TASK TO CARRY OUT:
Copy out all lines in the data below containing the string "green".

═══

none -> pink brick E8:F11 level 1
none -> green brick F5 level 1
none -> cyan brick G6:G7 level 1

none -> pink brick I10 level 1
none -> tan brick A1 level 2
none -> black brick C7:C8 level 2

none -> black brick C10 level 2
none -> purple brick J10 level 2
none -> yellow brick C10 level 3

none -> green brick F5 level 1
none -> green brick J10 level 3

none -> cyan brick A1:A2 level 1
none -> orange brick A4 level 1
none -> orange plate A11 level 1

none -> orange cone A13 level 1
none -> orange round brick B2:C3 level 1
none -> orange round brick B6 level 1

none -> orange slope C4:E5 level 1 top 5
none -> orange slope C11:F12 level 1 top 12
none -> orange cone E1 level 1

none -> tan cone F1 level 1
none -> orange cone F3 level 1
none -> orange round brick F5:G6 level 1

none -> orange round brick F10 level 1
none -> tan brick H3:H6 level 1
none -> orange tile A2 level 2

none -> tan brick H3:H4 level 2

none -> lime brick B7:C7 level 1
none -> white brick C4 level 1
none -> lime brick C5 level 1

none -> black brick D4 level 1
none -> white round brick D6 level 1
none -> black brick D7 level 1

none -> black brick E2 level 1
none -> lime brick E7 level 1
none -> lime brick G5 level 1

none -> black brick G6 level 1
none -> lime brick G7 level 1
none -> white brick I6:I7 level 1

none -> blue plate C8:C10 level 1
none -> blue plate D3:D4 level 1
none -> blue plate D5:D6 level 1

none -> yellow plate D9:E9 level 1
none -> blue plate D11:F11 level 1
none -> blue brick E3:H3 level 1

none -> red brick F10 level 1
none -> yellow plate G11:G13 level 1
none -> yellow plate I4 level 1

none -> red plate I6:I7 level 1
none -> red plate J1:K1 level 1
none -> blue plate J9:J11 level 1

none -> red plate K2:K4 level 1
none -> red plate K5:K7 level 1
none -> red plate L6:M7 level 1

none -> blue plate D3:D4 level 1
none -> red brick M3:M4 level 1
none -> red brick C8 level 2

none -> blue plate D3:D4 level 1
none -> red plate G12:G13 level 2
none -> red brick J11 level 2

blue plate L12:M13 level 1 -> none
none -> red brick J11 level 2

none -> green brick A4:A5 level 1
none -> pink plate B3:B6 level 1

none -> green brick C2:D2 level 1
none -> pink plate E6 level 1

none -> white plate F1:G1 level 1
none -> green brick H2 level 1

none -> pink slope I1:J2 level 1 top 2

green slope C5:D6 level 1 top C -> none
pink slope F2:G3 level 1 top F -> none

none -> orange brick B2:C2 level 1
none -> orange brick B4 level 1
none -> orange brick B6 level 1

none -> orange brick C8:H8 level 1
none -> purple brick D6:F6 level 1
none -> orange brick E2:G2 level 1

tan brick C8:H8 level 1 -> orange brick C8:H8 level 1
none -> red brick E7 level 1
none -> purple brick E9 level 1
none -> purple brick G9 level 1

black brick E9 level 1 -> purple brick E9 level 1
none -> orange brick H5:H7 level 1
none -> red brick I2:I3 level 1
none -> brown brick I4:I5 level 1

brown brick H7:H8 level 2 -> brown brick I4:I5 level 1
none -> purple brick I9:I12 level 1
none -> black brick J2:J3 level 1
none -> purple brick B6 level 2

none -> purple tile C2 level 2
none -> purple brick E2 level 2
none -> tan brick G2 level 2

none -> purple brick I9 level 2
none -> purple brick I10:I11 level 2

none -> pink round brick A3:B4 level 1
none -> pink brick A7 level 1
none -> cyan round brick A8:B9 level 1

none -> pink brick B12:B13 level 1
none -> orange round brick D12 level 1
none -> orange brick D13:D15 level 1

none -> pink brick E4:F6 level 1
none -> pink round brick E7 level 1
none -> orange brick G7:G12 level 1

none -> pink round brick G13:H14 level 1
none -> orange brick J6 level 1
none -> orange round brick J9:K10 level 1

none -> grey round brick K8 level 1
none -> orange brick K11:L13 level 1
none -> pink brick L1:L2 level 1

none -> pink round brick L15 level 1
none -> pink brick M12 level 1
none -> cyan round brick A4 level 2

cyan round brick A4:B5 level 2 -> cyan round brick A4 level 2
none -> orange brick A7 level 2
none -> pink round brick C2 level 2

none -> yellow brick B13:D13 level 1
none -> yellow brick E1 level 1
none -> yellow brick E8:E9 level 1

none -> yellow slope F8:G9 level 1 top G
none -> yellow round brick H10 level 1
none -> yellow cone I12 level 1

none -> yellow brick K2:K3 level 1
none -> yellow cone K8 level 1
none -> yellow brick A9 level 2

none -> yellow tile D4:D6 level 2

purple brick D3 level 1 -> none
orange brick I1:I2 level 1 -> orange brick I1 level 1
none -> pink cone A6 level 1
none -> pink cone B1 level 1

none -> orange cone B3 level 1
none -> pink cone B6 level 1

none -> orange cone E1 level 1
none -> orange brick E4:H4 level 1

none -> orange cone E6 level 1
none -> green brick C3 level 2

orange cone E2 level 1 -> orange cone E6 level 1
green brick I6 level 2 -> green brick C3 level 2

═══

SOLUTION FOR THIS TASK:
none -> green brick F5 level 1
none -> green brick F5 level 1
none -> green brick J10 level 3
none -> green brick A4:A5 level 1
none -> green brick C2:D2 level 1
none -> green brick H2 level 1
green slope C5:D6 level 1 top C -> none
none -> green brick C3 level 2
green brick I6 level 2 -> green brick C3 level 2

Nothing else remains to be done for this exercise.